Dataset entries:
○ ○ ○

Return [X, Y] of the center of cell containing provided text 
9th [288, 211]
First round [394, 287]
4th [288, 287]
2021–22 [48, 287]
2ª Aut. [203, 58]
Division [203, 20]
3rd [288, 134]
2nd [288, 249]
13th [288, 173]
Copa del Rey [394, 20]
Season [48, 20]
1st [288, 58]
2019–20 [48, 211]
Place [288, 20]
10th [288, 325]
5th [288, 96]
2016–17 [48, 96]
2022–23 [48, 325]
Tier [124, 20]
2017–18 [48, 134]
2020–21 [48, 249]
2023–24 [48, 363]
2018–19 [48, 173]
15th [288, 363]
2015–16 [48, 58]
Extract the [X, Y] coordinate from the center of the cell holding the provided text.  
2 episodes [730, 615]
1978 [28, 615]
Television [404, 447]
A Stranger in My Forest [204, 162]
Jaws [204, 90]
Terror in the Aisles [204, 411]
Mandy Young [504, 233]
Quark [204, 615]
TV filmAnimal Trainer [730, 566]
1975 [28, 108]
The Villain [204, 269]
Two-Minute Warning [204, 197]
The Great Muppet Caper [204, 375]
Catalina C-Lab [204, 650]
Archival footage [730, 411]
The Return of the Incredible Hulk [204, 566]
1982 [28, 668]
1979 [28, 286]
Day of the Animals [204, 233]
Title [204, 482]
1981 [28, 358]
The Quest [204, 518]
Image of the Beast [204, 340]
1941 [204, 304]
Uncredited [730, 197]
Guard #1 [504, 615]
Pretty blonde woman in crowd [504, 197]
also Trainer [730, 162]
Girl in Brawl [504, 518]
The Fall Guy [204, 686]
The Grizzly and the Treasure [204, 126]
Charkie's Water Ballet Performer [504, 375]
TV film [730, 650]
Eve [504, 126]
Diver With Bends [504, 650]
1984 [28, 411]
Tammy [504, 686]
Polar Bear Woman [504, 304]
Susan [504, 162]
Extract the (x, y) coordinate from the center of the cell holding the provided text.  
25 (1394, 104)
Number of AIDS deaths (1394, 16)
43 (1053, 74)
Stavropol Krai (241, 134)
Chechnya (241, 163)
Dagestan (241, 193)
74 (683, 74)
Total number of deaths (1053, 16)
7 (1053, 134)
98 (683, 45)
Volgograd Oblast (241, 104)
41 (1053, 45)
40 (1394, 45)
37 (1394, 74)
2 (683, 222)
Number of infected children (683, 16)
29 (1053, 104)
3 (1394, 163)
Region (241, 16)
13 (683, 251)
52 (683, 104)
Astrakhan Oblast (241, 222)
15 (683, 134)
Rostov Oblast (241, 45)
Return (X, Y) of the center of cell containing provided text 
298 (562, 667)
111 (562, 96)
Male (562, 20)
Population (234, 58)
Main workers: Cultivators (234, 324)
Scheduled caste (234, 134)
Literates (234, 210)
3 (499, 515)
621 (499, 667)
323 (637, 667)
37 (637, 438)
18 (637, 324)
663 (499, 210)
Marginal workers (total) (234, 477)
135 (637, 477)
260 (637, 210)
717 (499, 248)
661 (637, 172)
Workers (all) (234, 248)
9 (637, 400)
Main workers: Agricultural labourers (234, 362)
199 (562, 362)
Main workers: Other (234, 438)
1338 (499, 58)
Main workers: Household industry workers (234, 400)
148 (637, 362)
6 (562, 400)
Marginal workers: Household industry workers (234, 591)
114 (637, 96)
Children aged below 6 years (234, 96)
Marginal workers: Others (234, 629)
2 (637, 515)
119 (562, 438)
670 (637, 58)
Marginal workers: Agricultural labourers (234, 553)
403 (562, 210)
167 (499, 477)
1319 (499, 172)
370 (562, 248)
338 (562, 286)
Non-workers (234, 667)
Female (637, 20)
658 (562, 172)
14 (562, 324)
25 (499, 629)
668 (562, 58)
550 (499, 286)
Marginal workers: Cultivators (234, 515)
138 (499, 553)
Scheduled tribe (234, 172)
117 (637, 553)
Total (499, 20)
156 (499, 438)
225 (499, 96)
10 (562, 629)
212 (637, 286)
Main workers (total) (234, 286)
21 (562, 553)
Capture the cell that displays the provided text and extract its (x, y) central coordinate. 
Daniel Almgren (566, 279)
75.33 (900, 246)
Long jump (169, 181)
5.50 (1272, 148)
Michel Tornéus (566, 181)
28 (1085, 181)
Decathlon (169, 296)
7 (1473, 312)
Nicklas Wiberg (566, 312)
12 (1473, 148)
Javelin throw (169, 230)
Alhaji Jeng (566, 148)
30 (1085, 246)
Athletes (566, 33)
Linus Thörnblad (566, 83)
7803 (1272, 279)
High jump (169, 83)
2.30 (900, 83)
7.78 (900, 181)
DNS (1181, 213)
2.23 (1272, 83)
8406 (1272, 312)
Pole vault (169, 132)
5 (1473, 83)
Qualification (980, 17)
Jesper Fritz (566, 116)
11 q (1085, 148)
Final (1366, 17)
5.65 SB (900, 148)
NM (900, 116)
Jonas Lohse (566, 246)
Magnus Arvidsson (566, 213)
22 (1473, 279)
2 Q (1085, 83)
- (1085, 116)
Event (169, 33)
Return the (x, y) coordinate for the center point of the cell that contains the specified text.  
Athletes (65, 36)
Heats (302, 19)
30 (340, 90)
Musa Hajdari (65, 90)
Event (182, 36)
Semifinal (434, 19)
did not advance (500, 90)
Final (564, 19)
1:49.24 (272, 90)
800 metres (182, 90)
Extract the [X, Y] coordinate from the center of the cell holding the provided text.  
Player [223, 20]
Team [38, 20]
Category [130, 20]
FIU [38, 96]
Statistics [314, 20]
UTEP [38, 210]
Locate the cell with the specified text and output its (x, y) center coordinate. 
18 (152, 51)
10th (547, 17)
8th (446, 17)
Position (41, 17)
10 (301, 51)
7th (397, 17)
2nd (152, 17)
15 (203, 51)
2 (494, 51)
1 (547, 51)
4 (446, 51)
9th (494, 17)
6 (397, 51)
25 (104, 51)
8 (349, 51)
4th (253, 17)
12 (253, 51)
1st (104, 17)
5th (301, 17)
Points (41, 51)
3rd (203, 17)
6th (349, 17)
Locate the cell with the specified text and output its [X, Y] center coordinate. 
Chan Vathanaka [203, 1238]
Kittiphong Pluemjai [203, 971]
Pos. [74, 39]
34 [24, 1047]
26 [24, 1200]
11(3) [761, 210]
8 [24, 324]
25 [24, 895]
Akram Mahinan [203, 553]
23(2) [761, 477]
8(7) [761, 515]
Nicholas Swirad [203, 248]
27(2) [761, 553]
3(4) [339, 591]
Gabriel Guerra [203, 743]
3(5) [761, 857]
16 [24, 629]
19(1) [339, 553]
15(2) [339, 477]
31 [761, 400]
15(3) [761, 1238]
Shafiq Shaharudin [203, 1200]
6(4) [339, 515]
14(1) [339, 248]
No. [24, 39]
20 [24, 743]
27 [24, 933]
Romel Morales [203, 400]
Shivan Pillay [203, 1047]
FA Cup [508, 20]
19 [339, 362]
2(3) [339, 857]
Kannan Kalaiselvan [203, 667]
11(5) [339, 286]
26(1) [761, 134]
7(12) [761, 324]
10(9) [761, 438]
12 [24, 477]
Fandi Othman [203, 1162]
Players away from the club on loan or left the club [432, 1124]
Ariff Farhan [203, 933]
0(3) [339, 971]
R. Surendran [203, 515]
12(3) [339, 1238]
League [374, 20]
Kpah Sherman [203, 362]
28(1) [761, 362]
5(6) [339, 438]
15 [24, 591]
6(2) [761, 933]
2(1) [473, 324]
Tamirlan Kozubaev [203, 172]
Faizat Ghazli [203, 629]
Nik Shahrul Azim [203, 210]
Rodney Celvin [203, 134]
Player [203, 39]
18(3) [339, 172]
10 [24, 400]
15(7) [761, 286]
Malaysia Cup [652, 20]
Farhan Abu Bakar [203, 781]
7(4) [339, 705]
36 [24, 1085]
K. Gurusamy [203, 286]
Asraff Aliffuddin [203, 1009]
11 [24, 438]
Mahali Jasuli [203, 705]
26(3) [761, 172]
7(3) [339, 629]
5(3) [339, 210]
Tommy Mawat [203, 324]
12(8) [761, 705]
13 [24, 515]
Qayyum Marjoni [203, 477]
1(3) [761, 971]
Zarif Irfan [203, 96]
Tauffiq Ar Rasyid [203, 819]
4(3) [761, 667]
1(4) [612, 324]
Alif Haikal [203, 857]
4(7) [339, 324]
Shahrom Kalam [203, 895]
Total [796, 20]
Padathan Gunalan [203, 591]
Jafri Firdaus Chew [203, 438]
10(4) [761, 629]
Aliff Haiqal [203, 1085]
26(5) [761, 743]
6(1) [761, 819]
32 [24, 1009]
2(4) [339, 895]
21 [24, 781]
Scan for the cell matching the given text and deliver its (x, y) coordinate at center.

○ ○ ○

What you will do: Rewrite the records above, starting with the first line and going on through the line with "1941 [204, 304]", replacing "Division" with "League" and changing nothing else.

Solution to the exercise:
Return [X, Y] of the center of cell containing provided text 
9th [288, 211]
First round [394, 287]
4th [288, 287]
2021–22 [48, 287]
2ª Aut. [203, 58]
League [203, 20]
3rd [288, 134]
2nd [288, 249]
13th [288, 173]
Copa del Rey [394, 20]
Season [48, 20]
1st [288, 58]
2019–20 [48, 211]
Place [288, 20]
10th [288, 325]
5th [288, 96]
2016–17 [48, 96]
2022–23 [48, 325]
Tier [124, 20]
2017–18 [48, 134]
2020–21 [48, 249]
2023–24 [48, 363]
2018–19 [48, 173]
15th [288, 363]
2015–16 [48, 58]
Extract the [X, Y] coordinate from the center of the cell holding the provided text.  
2 episodes [730, 615]
1978 [28, 615]
Television [404, 447]
A Stranger in My Forest [204, 162]
Jaws [204, 90]
Terror in the Aisles [204, 411]
Mandy Young [504, 233]
Quark [204, 615]
TV filmAnimal Trainer [730, 566]
1975 [28, 108]
The Villain [204, 269]
Two-Minute Warning [204, 197]
The Great Muppet Caper [204, 375]
Catalina C-Lab [204, 650]
Archival footage [730, 411]
The Return of the Incredible Hulk [204, 566]
1982 [28, 668]
1979 [28, 286]
Day of the Animals [204, 233]
Title [204, 482]
1981 [28, 358]
The Quest [204, 518]
Image of the Beast [204, 340]
1941 [204, 304]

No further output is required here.